Start of Block

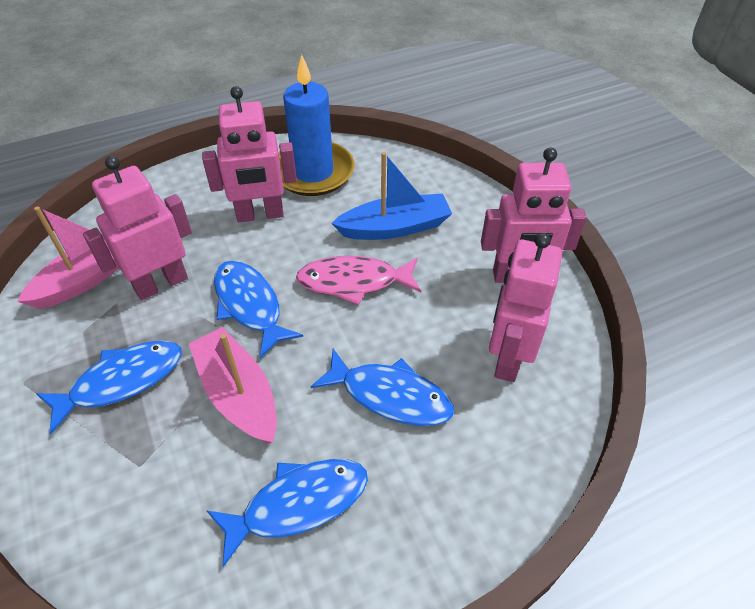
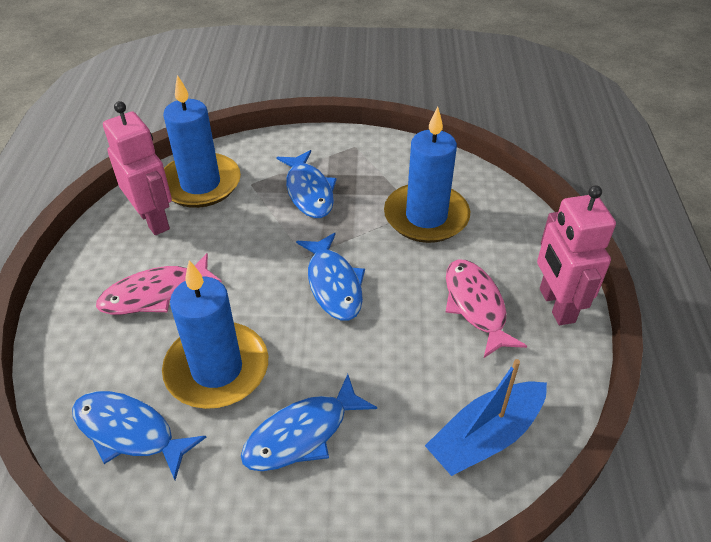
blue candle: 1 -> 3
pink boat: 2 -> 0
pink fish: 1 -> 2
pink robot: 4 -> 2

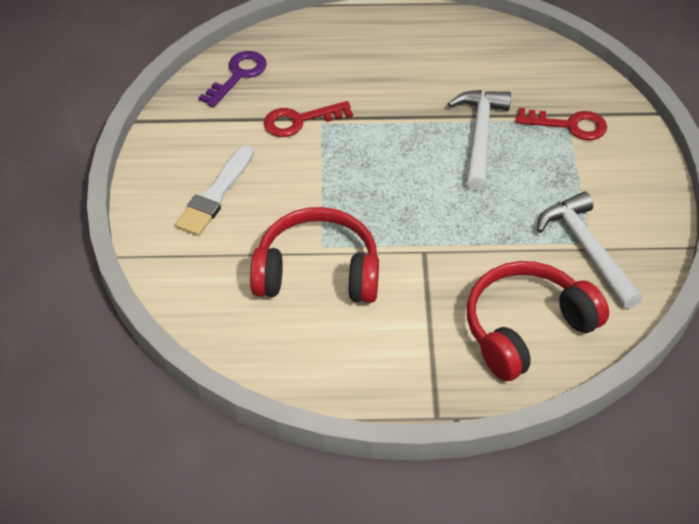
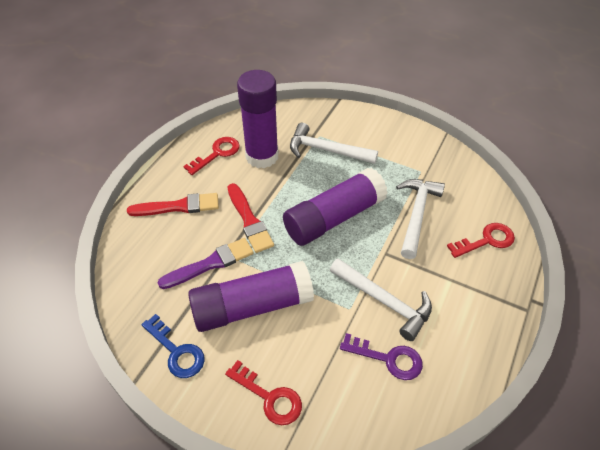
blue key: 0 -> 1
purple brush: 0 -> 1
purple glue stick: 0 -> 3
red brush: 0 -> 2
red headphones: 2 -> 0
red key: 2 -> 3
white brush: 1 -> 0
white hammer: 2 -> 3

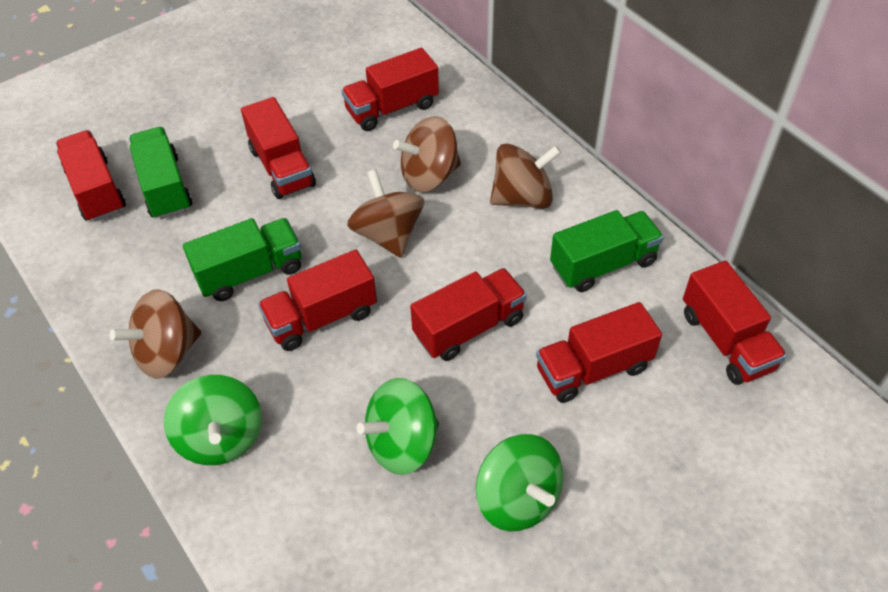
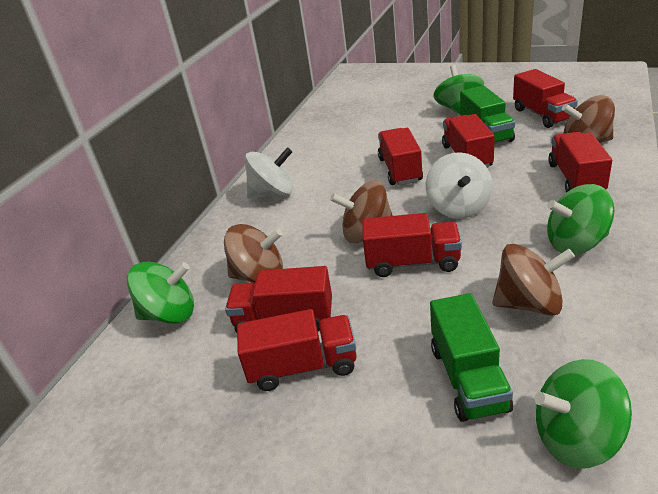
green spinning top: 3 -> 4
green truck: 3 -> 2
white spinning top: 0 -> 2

End of Block

Work order:
Find the line that contains "red headphones: 2 -> 0" and repeat it, along with every line after it to the end of the data, exactly; drop the pictures.

Answer to this problem:
red headphones: 2 -> 0
red key: 2 -> 3
white brush: 1 -> 0
white hammer: 2 -> 3

green spinning top: 3 -> 4
green truck: 3 -> 2
white spinning top: 0 -> 2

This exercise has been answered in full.